What you are asked to do:
Please duplicate the lines below, from the first one through the line with "pink circle: moved 18 px right", including both of those lines.

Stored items
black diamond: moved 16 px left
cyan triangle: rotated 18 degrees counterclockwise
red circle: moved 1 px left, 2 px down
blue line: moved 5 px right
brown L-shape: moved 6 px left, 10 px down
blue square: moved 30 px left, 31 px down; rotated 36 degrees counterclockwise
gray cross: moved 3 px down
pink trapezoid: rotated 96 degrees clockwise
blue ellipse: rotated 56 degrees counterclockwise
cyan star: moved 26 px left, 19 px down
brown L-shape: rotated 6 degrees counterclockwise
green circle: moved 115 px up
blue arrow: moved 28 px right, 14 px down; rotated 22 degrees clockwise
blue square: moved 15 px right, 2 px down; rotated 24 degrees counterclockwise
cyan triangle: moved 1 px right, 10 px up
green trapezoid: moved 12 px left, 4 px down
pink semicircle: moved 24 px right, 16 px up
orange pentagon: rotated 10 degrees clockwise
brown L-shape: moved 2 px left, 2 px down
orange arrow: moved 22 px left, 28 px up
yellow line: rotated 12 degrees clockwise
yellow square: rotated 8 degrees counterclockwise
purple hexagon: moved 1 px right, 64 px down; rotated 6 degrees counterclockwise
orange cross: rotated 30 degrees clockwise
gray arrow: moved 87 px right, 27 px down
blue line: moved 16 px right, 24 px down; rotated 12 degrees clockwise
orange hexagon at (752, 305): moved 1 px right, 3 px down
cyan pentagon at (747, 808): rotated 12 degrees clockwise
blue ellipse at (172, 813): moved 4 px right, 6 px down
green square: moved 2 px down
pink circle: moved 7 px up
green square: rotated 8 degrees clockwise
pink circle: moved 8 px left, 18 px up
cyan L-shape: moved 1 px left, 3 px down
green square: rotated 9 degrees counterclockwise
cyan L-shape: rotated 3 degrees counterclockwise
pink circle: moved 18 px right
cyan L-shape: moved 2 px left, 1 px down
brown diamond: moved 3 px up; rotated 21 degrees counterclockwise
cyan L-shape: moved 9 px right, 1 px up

Correct output:
black diamond: moved 16 px left
cyan triangle: rotated 18 degrees counterclockwise
red circle: moved 1 px left, 2 px down
blue line: moved 5 px right
brown L-shape: moved 6 px left, 10 px down
blue square: moved 30 px left, 31 px down; rotated 36 degrees counterclockwise
gray cross: moved 3 px down
pink trapezoid: rotated 96 degrees clockwise
blue ellipse: rotated 56 degrees counterclockwise
cyan star: moved 26 px left, 19 px down
brown L-shape: rotated 6 degrees counterclockwise
green circle: moved 115 px up
blue arrow: moved 28 px right, 14 px down; rotated 22 degrees clockwise
blue square: moved 15 px right, 2 px down; rotated 24 degrees counterclockwise
cyan triangle: moved 1 px right, 10 px up
green trapezoid: moved 12 px left, 4 px down
pink semicircle: moved 24 px right, 16 px up
orange pentagon: rotated 10 degrees clockwise
brown L-shape: moved 2 px left, 2 px down
orange arrow: moved 22 px left, 28 px up
yellow line: rotated 12 degrees clockwise
yellow square: rotated 8 degrees counterclockwise
purple hexagon: moved 1 px right, 64 px down; rotated 6 degrees counterclockwise
orange cross: rotated 30 degrees clockwise
gray arrow: moved 87 px right, 27 px down
blue line: moved 16 px right, 24 px down; rotated 12 degrees clockwise
orange hexagon at (752, 305): moved 1 px right, 3 px down
cyan pentagon at (747, 808): rotated 12 degrees clockwise
blue ellipse at (172, 813): moved 4 px right, 6 px down
green square: moved 2 px down
pink circle: moved 7 px up
green square: rotated 8 degrees clockwise
pink circle: moved 8 px left, 18 px up
cyan L-shape: moved 1 px left, 3 px down
green square: rotated 9 degrees counterclockwise
cyan L-shape: rotated 3 degrees counterclockwise
pink circle: moved 18 px right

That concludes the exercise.